Problem requirements ::
Reproduce every entry below exactly, minus the pictures.

Data ::
********

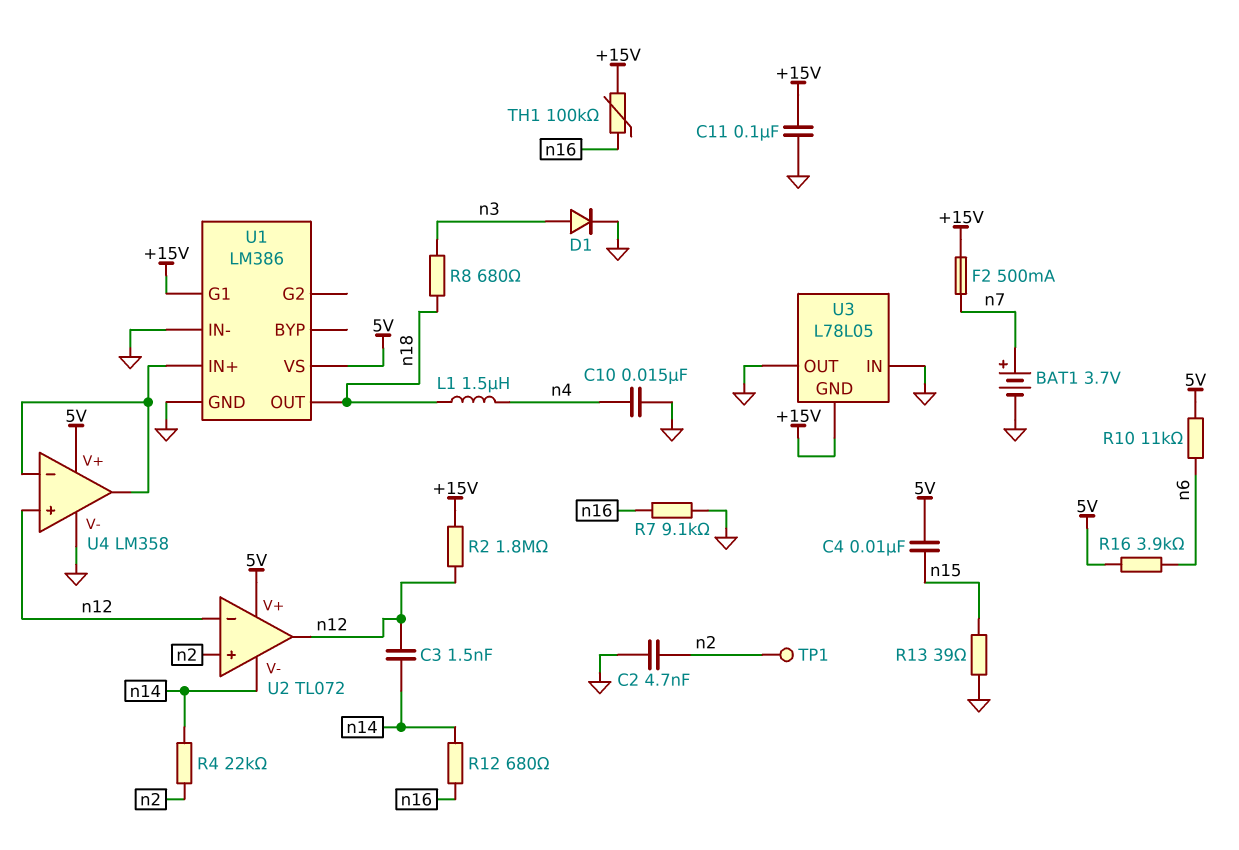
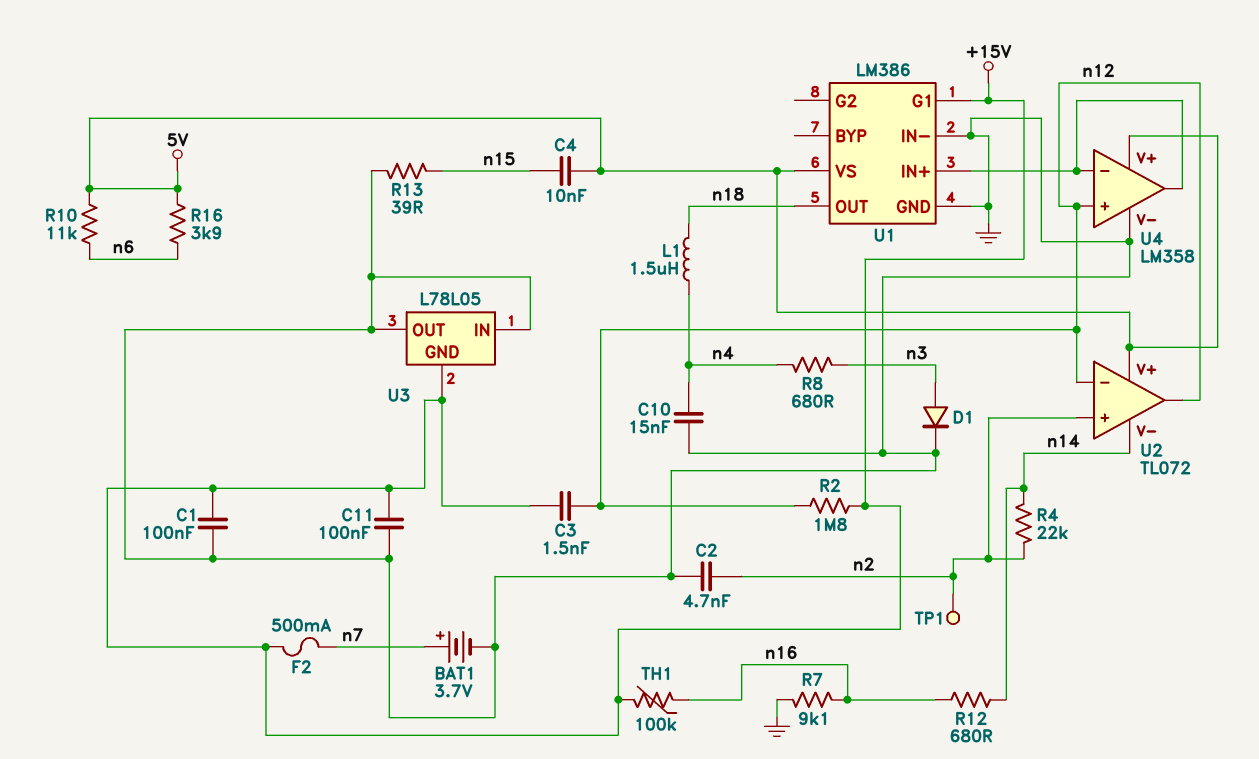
C1: none -> 100nF (+15V, GND)
C3: 1.5nF (n12, n14) -> 1.5nF (+15V, n12)
R8: 680 (n3, n18) -> 680 (n3, n4)

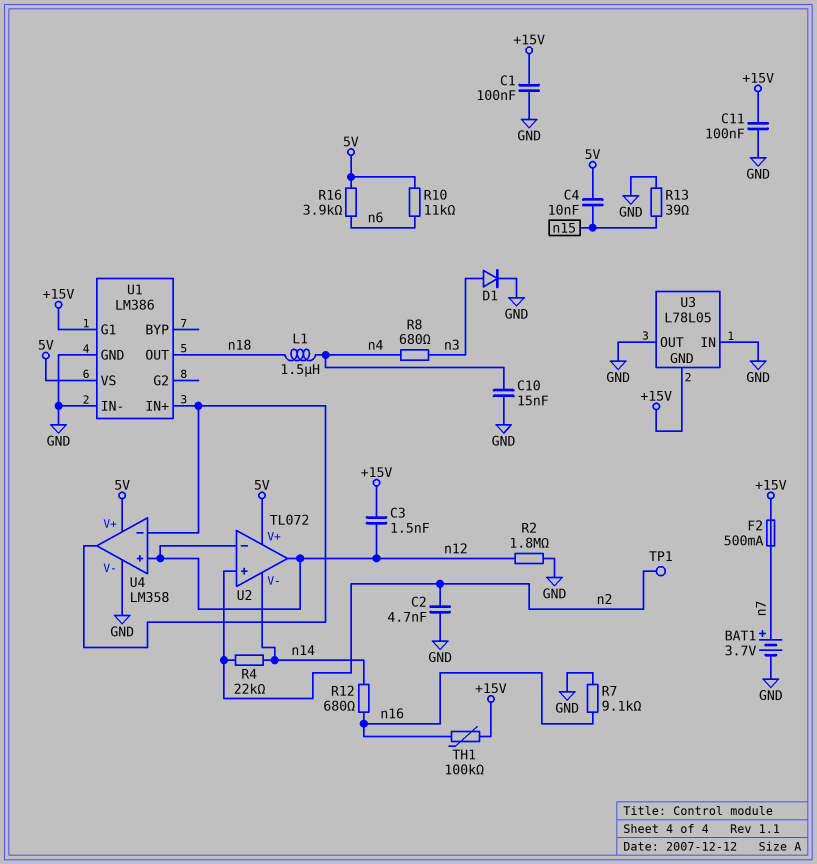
R2: 1.8M (+15V, n12) -> 1.8M (GND, n12)

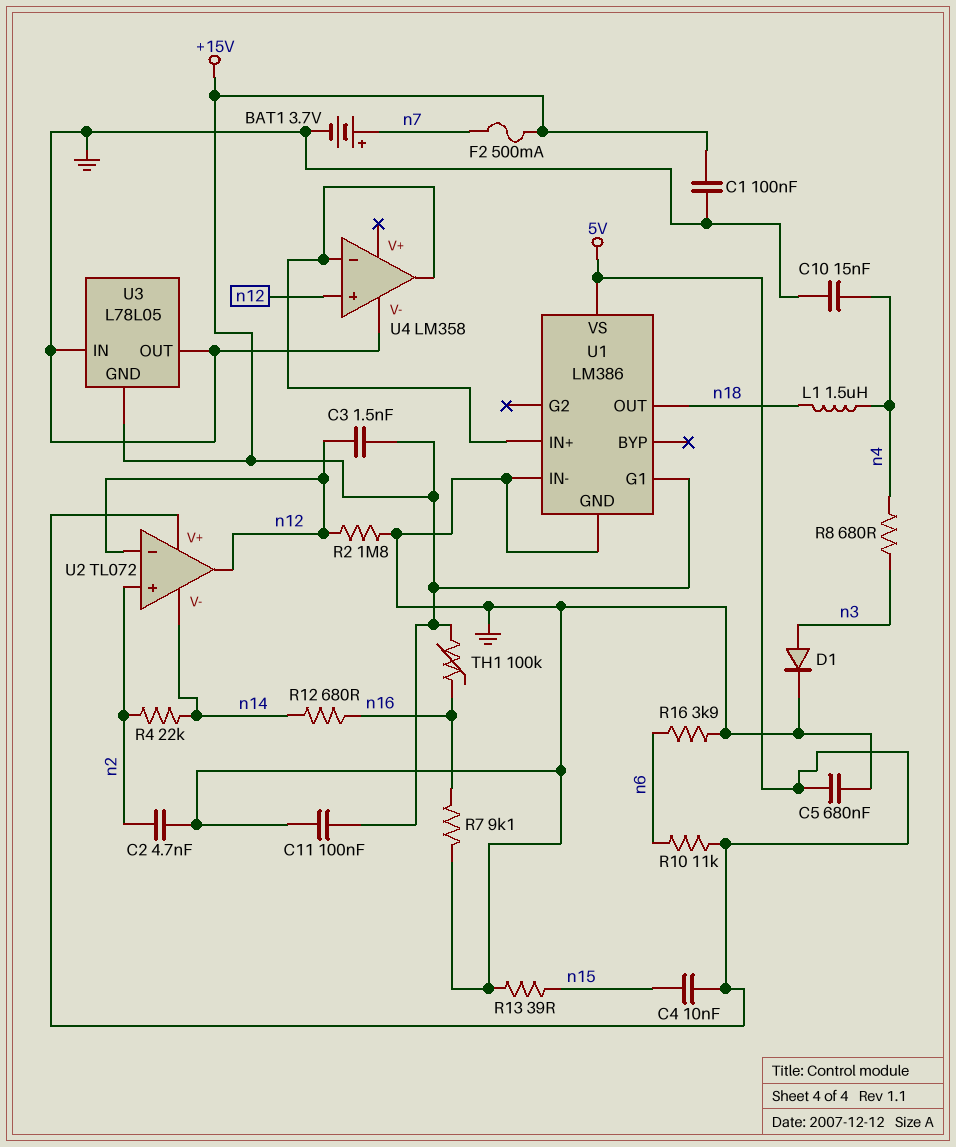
C5: none -> 680nF (5V, GND)
R16: 3.9k (5V, n6) -> 3.9k (GND, n6)
TP1: test point (n2) -> none
U4 pin V+: 5V -> none

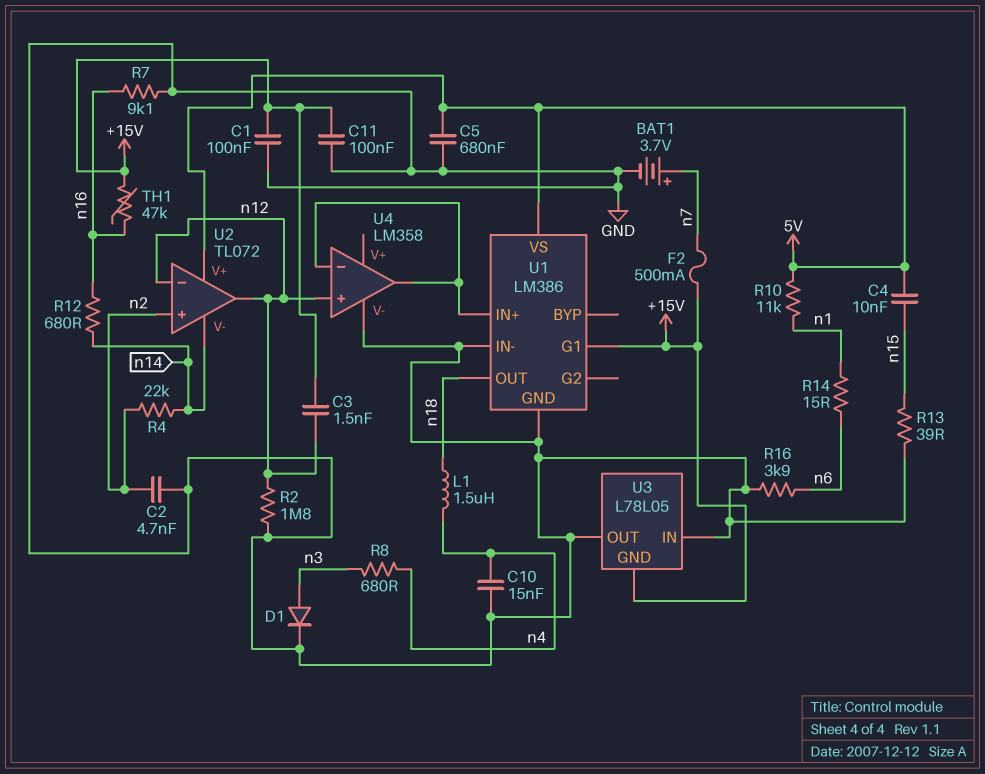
R10: 11k (5V, n6) -> 11k (5V, n1)
R14: none -> 15 (n1, n6)
TH1: 100k (+15V, n16) -> 47k (+15V, n16)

********

Solution for this exercise ::
C1: none -> 100nF (+15V, GND)
C3: 1.5nF (n12, n14) -> 1.5nF (+15V, n12)
R8: 680 (n3, n18) -> 680 (n3, n4)

R2: 1.8M (+15V, n12) -> 1.8M (GND, n12)

C5: none -> 680nF (5V, GND)
R16: 3.9k (5V, n6) -> 3.9k (GND, n6)
TP1: test point (n2) -> none
U4 pin V+: 5V -> none

R10: 11k (5V, n6) -> 11k (5V, n1)
R14: none -> 15 (n1, n6)
TH1: 100k (+15V, n16) -> 47k (+15V, n16)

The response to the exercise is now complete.